Supplied information
::::::::::

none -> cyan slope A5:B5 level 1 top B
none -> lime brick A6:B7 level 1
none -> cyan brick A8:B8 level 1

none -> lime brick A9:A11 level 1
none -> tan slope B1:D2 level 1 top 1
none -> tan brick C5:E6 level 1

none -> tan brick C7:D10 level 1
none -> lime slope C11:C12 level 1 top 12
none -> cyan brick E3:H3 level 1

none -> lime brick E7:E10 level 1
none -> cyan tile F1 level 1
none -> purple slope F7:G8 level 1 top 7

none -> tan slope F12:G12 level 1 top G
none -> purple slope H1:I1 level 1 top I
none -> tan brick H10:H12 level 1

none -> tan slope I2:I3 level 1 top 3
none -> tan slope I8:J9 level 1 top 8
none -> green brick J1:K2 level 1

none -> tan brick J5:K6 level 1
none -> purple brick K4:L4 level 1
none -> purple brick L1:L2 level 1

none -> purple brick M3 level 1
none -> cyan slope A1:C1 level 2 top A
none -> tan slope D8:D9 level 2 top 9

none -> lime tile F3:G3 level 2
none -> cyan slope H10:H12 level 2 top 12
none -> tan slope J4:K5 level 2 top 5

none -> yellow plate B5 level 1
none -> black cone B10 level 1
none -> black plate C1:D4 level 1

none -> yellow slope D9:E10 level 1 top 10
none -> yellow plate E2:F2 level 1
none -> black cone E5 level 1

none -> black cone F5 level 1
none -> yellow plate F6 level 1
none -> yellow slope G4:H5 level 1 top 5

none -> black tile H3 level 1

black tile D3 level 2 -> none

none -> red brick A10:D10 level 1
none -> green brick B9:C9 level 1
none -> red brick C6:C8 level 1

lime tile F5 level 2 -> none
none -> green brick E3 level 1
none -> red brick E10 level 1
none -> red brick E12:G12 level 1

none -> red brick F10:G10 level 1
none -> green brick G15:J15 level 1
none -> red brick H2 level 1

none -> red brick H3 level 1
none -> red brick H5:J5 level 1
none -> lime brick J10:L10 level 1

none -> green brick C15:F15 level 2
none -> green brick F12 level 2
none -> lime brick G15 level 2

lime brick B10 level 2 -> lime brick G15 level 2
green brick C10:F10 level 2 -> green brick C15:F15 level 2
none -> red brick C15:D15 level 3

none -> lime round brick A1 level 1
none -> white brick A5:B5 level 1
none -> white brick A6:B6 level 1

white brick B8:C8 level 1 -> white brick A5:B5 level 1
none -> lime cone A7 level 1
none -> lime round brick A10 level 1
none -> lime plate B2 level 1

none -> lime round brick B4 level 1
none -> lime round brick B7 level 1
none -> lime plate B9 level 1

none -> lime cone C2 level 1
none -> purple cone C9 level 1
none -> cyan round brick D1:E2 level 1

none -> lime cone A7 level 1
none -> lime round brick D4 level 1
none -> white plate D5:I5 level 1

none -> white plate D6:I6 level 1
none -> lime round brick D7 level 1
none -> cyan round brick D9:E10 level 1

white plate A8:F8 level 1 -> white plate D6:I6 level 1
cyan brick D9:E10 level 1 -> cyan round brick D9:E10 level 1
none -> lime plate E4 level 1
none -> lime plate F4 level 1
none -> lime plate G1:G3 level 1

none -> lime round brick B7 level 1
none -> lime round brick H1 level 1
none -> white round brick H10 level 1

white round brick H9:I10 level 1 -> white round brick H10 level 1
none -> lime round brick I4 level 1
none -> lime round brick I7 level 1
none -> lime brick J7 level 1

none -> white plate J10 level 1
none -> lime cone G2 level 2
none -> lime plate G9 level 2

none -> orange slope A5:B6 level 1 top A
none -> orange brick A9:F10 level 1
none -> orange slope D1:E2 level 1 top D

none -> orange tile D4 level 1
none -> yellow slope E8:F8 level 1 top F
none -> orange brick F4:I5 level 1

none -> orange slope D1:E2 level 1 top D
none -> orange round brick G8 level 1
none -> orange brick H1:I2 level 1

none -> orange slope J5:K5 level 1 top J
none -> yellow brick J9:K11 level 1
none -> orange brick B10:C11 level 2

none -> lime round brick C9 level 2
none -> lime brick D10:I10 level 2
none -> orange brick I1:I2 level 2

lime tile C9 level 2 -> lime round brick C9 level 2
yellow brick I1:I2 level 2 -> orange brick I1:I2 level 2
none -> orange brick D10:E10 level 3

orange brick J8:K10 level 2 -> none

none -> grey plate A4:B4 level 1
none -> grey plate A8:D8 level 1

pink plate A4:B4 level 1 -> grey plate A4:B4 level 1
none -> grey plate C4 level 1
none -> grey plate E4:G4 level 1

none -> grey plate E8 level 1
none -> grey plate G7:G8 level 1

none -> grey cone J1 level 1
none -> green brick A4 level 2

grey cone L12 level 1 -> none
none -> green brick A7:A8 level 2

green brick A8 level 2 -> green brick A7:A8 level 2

::::::::::

About this task
Examine the records and pull out every line where the string "grey" occurs.

Exercise solution
none -> grey plate A4:B4 level 1
none -> grey plate A8:D8 level 1
pink plate A4:B4 level 1 -> grey plate A4:B4 level 1
none -> grey plate C4 level 1
none -> grey plate E4:G4 level 1
none -> grey plate E8 level 1
none -> grey plate G7:G8 level 1
none -> grey cone J1 level 1
grey cone L12 level 1 -> none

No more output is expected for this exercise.